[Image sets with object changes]
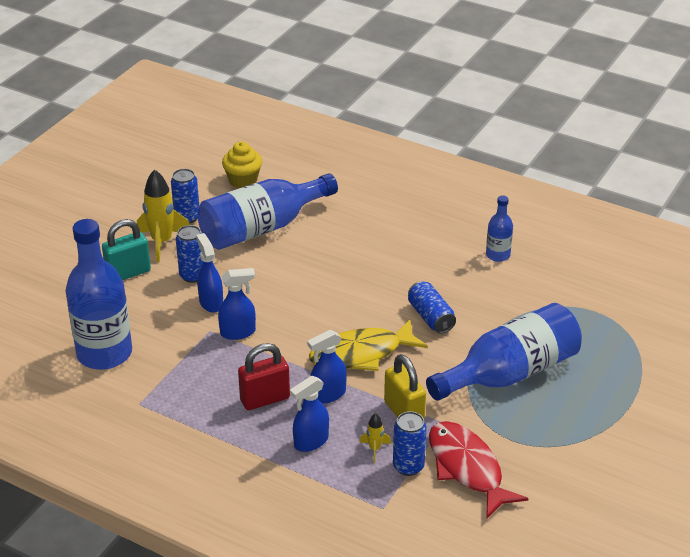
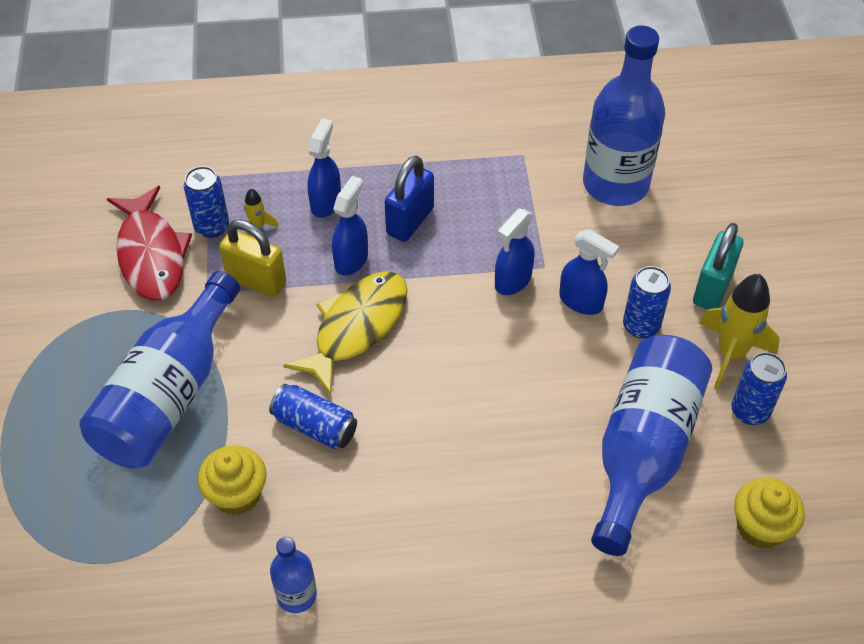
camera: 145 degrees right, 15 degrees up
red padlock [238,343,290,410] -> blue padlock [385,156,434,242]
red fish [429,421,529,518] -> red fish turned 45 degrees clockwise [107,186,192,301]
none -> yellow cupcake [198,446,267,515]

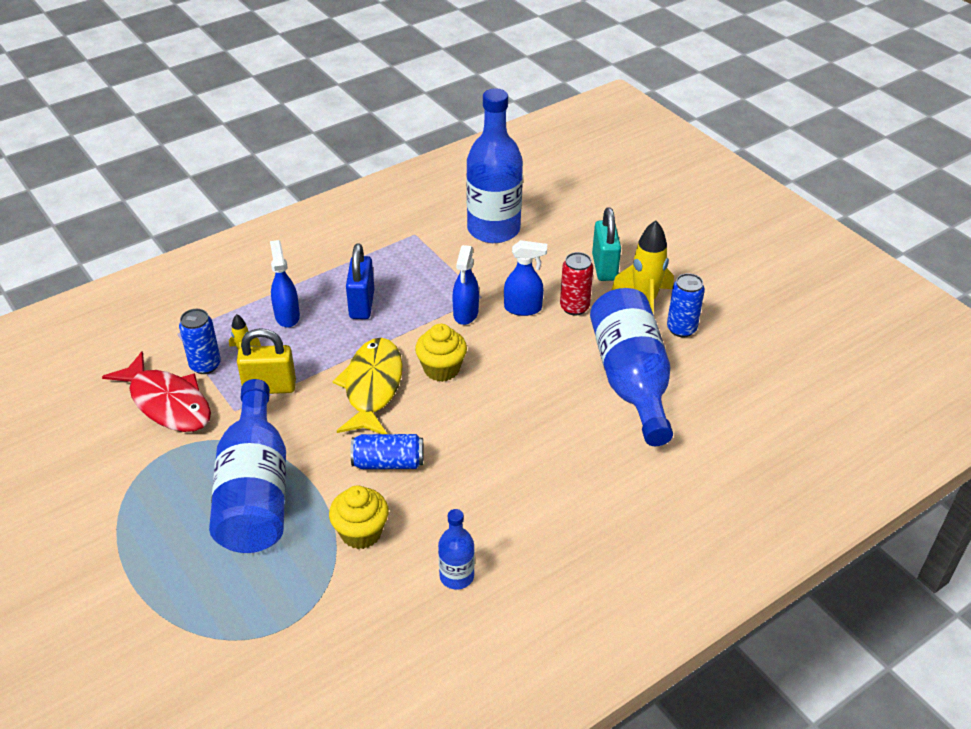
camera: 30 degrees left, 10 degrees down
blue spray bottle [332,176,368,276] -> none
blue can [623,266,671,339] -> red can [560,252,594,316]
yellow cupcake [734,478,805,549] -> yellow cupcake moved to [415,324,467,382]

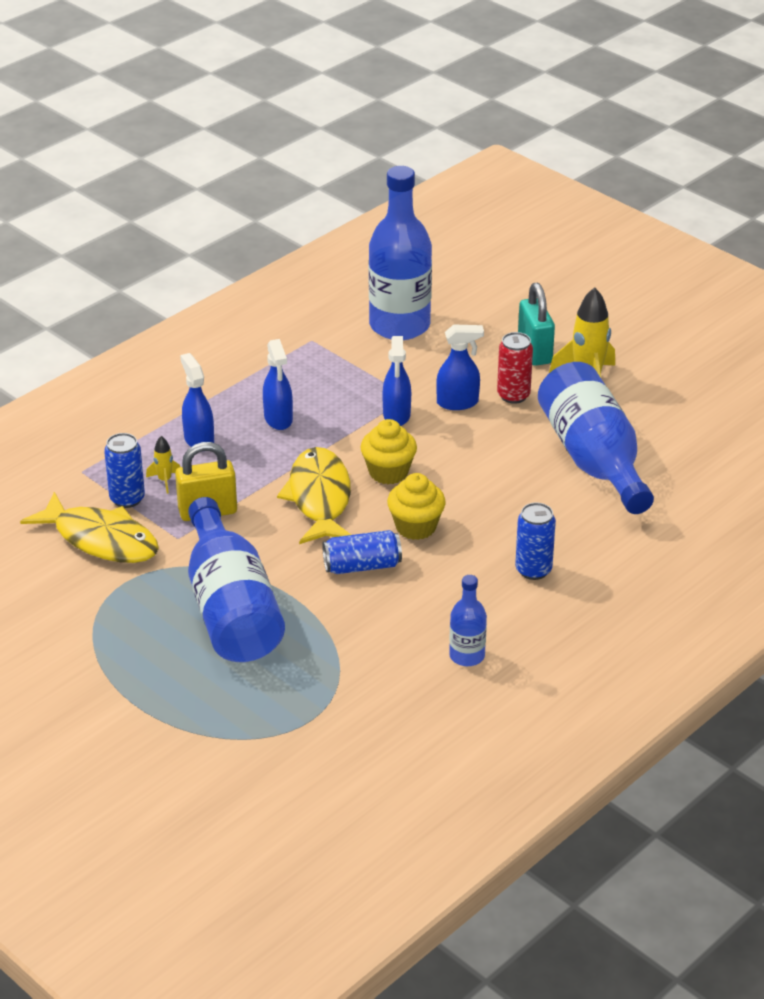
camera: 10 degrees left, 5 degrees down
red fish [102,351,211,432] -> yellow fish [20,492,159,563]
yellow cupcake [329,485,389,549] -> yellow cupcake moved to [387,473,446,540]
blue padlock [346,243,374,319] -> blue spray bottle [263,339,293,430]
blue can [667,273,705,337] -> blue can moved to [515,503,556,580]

> _ASSIGNED TASK_
Set the records down again word for word; the pictures stay out.

> _SOLUTION TO THIS PROBLEM_
camera: 145 degrees right, 15 degrees up
red padlock [238,343,290,410] -> blue padlock [385,156,434,242]
red fish [429,421,529,518] -> red fish turned 45 degrees clockwise [107,186,192,301]
none -> yellow cupcake [198,446,267,515]

camera: 30 degrees left, 10 degrees down
blue spray bottle [332,176,368,276] -> none
blue can [623,266,671,339] -> red can [560,252,594,316]
yellow cupcake [734,478,805,549] -> yellow cupcake moved to [415,324,467,382]

camera: 10 degrees left, 5 degrees down
red fish [102,351,211,432] -> yellow fish [20,492,159,563]
yellow cupcake [329,485,389,549] -> yellow cupcake moved to [387,473,446,540]
blue padlock [346,243,374,319] -> blue spray bottle [263,339,293,430]
blue can [667,273,705,337] -> blue can moved to [515,503,556,580]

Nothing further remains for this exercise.